▶ Given data:
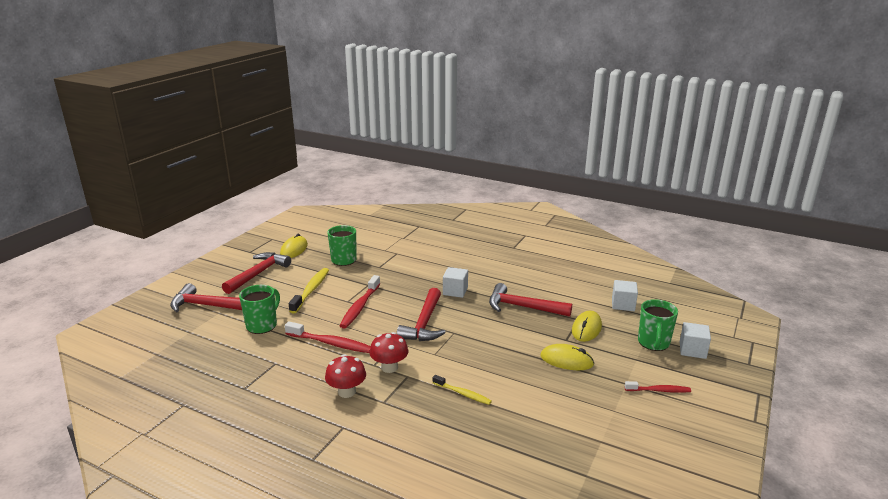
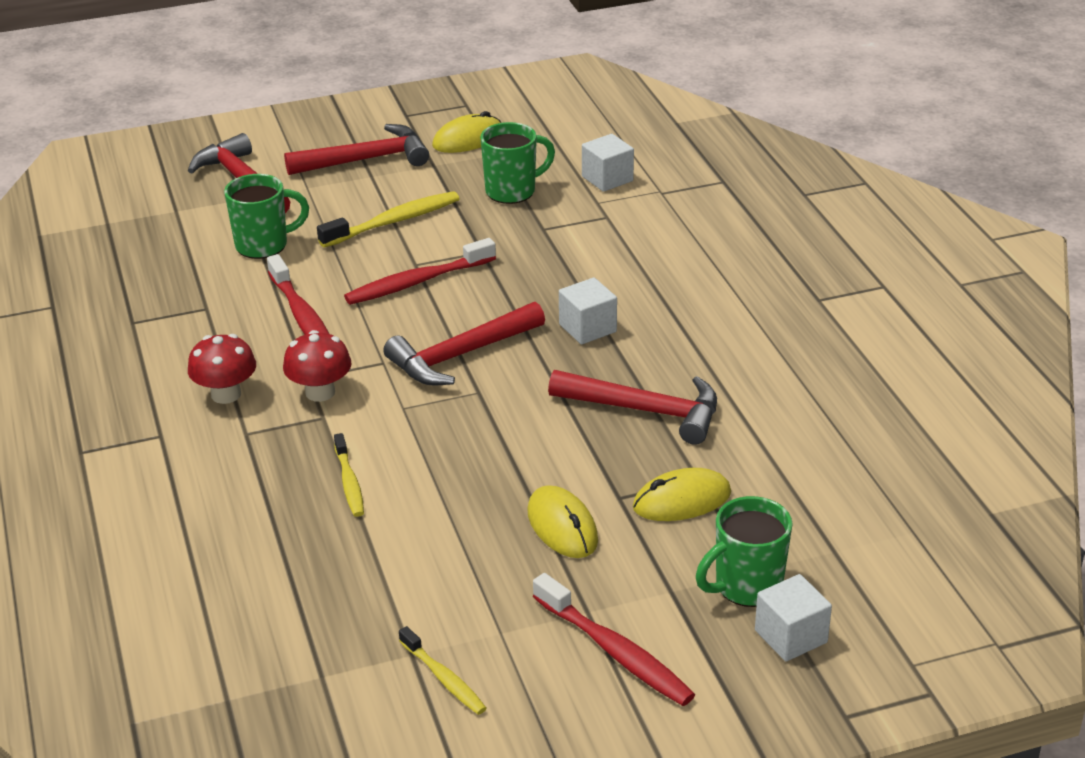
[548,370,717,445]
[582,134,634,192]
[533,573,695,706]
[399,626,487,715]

▶ What is expected: From the listing, extract all text exactly as given and drop any picture.

▶ Task answer:
[548,370,717,445]
[582,134,634,192]
[533,573,695,706]
[399,626,487,715]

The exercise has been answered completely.